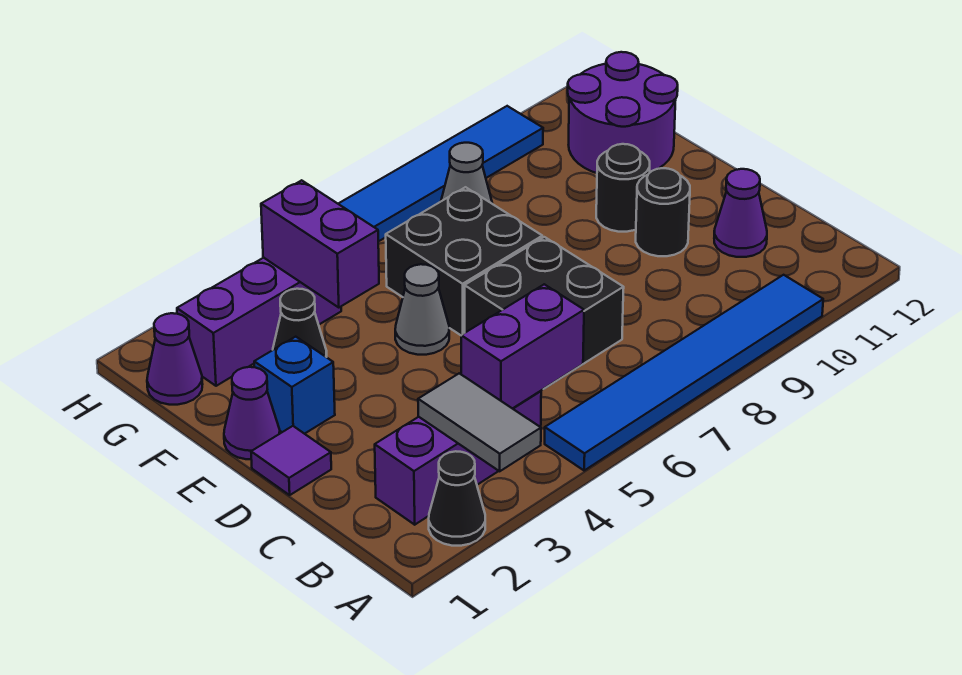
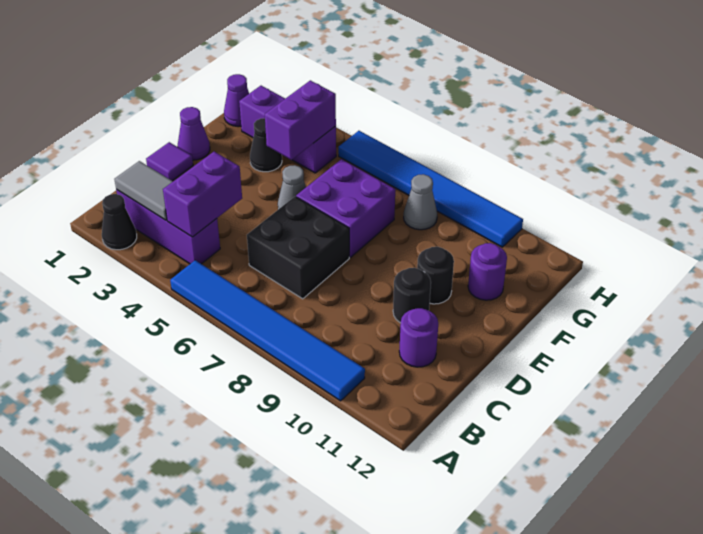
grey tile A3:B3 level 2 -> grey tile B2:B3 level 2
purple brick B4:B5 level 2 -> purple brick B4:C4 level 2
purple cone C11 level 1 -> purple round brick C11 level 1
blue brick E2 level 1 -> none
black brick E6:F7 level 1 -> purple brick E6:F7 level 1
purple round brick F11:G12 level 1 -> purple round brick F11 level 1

==

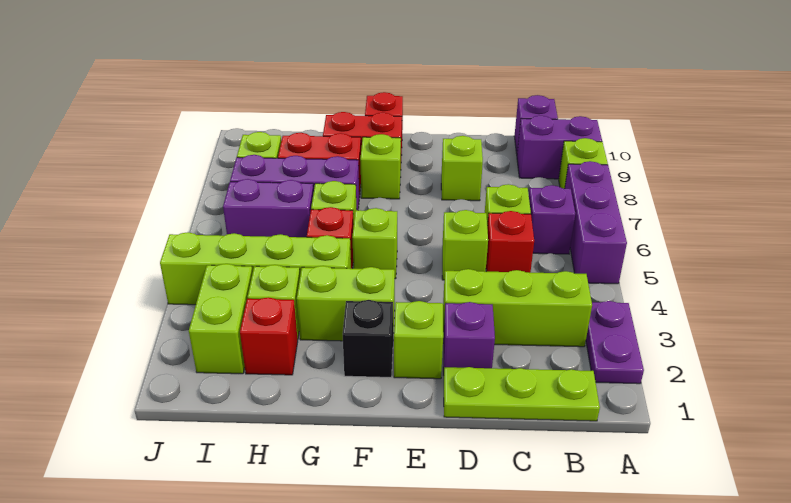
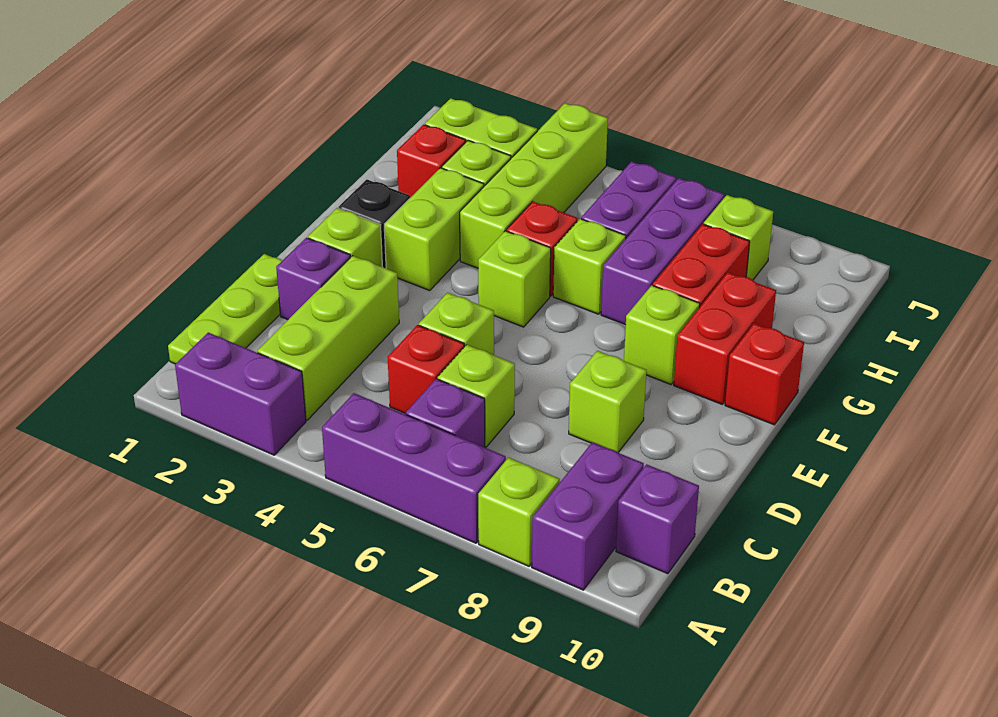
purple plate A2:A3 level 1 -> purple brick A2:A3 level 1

### Exercise details
Wherever the word "purple" shows up in the material, copy the line it is on.

### Exercise output
purple brick B4:B5 level 2 -> purple brick B4:C4 level 2
purple cone C11 level 1 -> purple round brick C11 level 1
black brick E6:F7 level 1 -> purple brick E6:F7 level 1
purple round brick F11:G12 level 1 -> purple round brick F11 level 1
purple plate A2:A3 level 1 -> purple brick A2:A3 level 1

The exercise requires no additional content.